**Request:**
Every line of the material below in which "turned" shows up is to be located and copied.

-=-=-=-=-

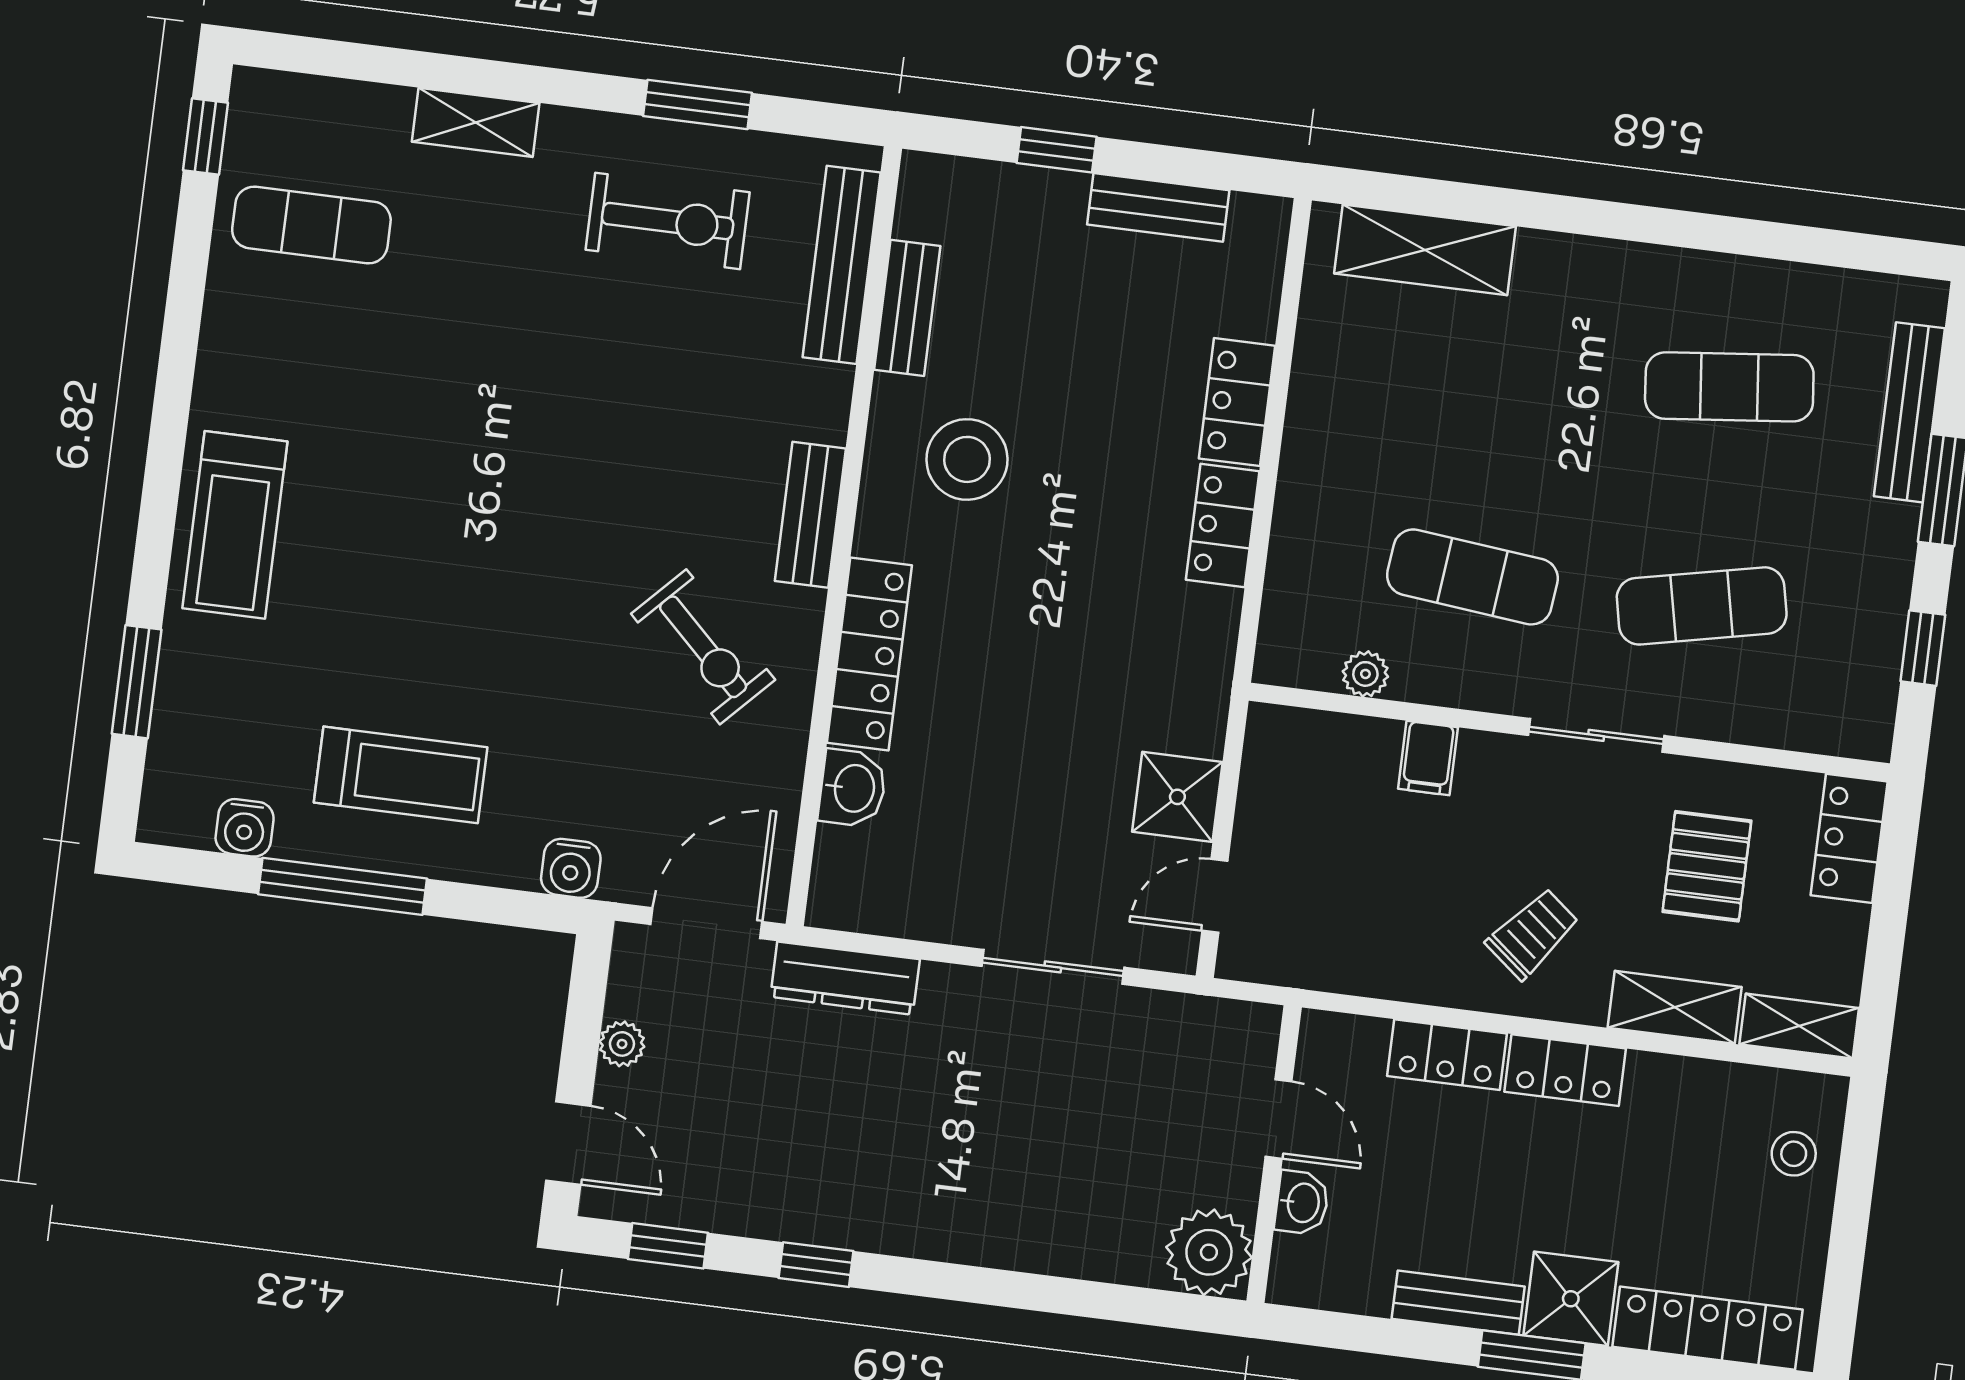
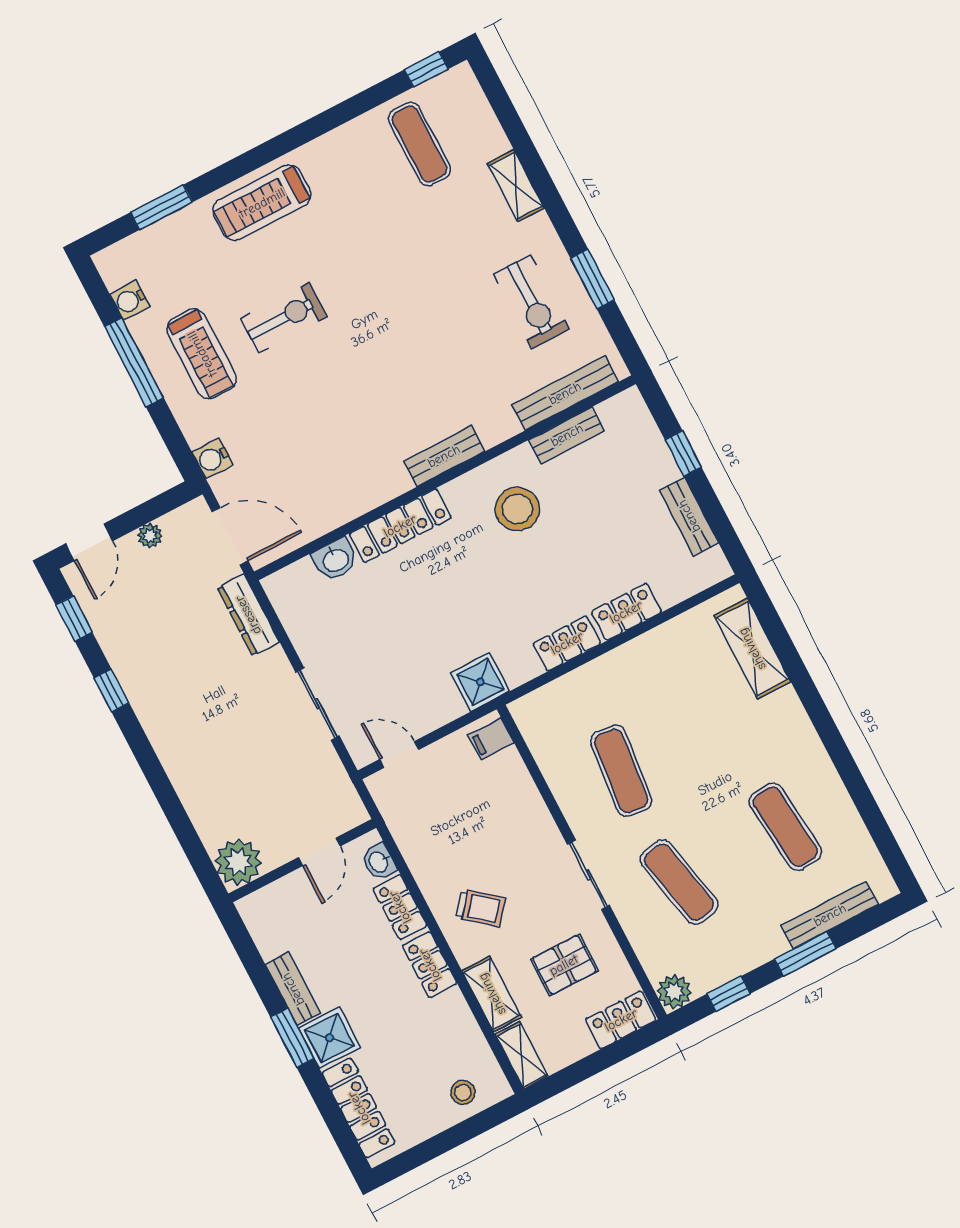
exercise bike: (703, 647) -> (284, 318), moved, turned -134
plant: (1365, 674) -> (674, 992), moved, width x1.38, depth x1.38
filing cabinet: (1428, 758) -> (491, 739), moved
shower: (1177, 797) -> (480, 682), moved
washbasin: (1302, 1203) -> (379, 862), moved, turned 90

-=-=-=-=-

**Problem solution:**
exercise bike: (703, 647) -> (284, 318), moved, turned -134
washbasin: (1302, 1203) -> (379, 862), moved, turned 90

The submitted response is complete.